Copy the lines below exactly. No picture goes into the copy.

◆ SUPPLIED RECORDS
####
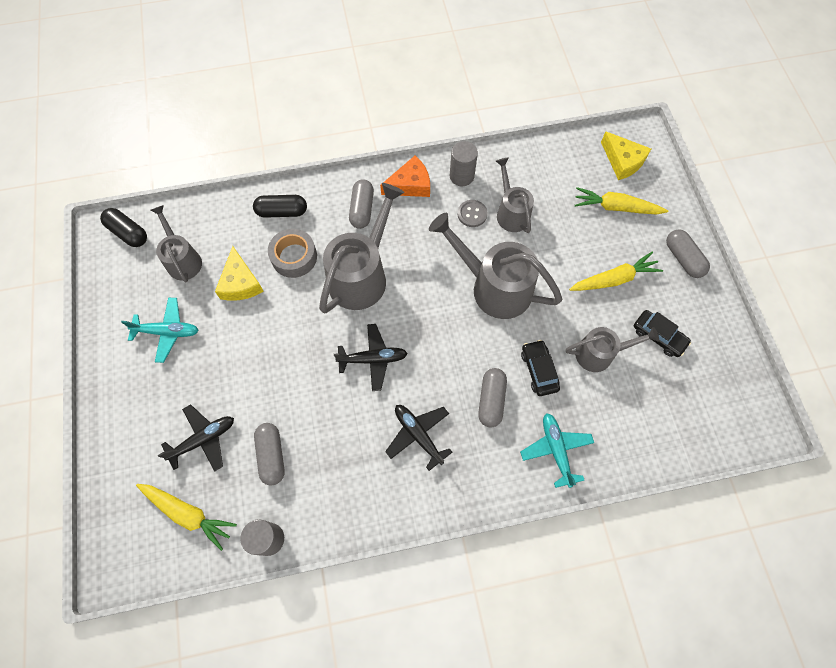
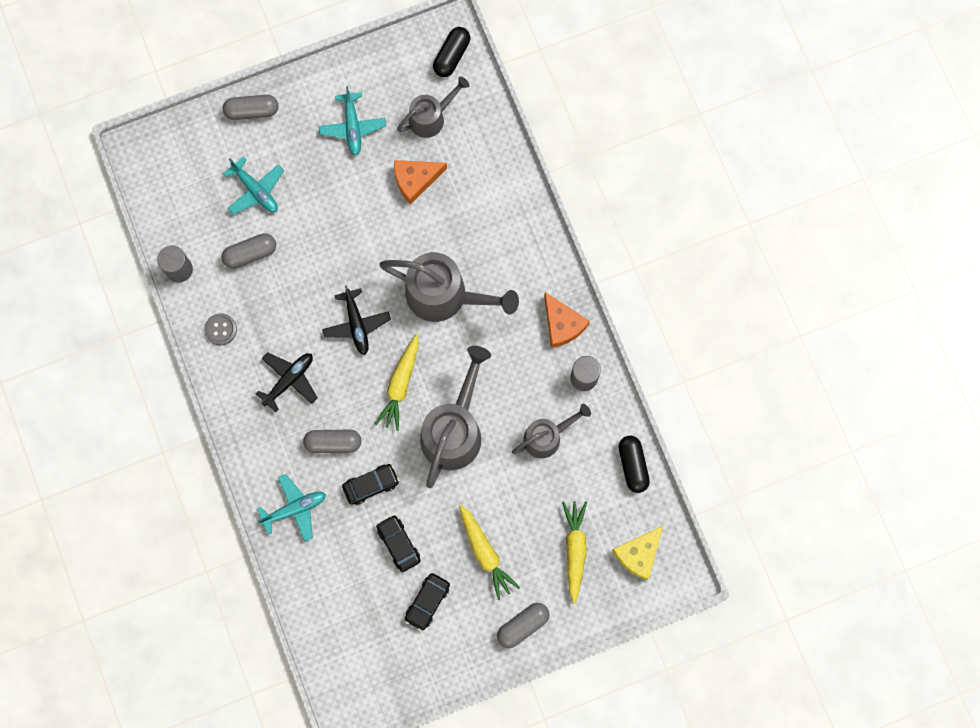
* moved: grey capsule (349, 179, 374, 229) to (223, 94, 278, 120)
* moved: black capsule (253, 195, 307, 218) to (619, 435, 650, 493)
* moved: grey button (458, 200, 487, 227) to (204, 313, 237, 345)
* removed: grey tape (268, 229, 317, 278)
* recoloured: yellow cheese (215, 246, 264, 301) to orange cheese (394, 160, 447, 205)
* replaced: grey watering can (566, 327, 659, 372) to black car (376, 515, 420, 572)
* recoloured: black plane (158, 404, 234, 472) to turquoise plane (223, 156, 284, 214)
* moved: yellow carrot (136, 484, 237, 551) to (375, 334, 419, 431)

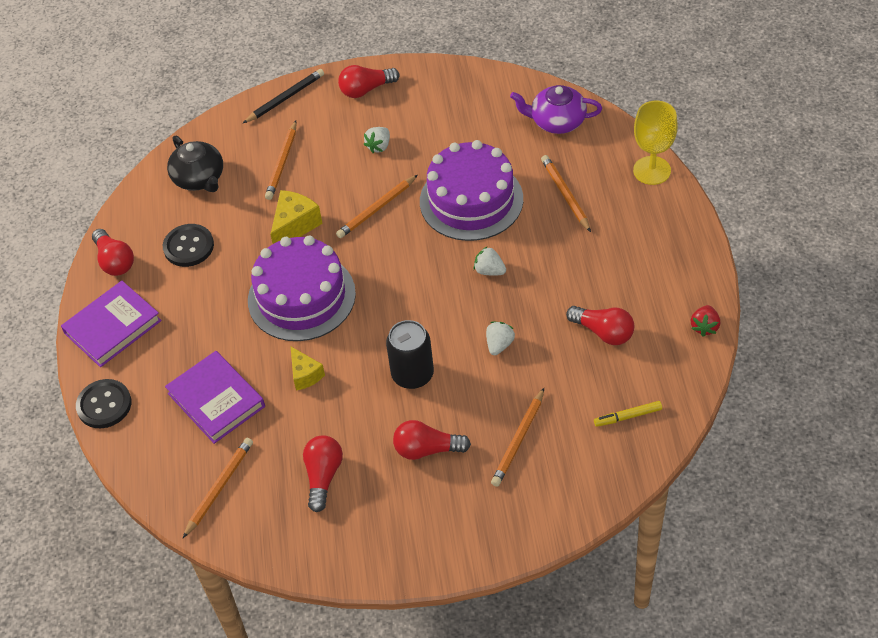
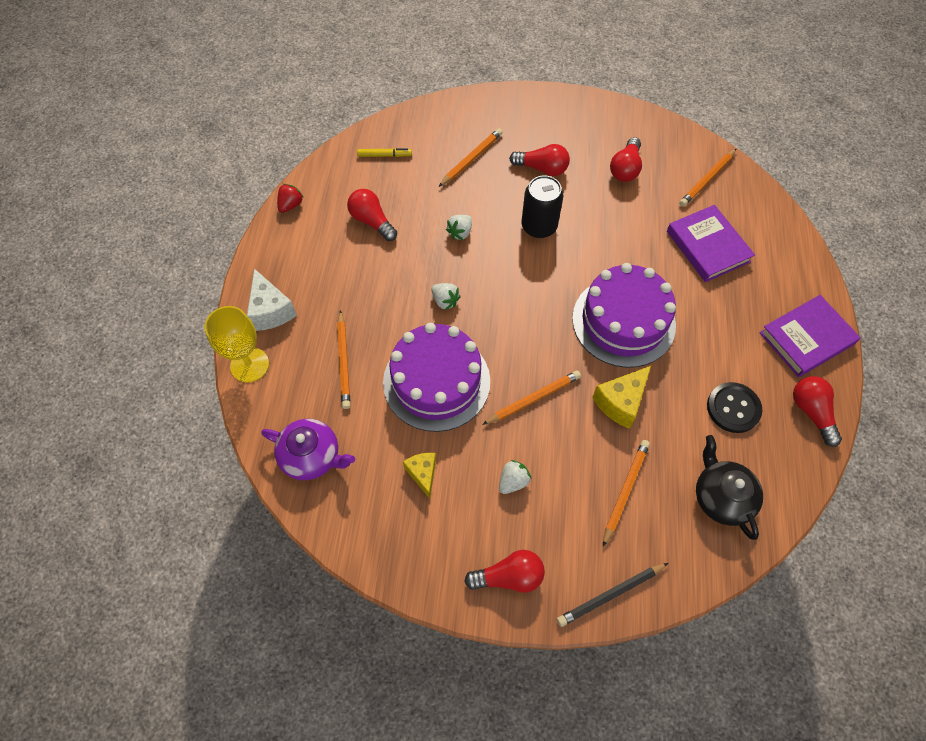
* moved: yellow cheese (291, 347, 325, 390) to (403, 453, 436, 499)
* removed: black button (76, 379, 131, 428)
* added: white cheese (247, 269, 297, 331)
####
◆ YOUR RESPONSE
* moved: grey capsule (349, 179, 374, 229) to (223, 94, 278, 120)
* moved: black capsule (253, 195, 307, 218) to (619, 435, 650, 493)
* moved: grey button (458, 200, 487, 227) to (204, 313, 237, 345)
* removed: grey tape (268, 229, 317, 278)
* recoloured: yellow cheese (215, 246, 264, 301) to orange cheese (394, 160, 447, 205)
* replaced: grey watering can (566, 327, 659, 372) to black car (376, 515, 420, 572)
* recoloured: black plane (158, 404, 234, 472) to turquoise plane (223, 156, 284, 214)
* moved: yellow carrot (136, 484, 237, 551) to (375, 334, 419, 431)

* moved: yellow cheese (291, 347, 325, 390) to (403, 453, 436, 499)
* removed: black button (76, 379, 131, 428)
* added: white cheese (247, 269, 297, 331)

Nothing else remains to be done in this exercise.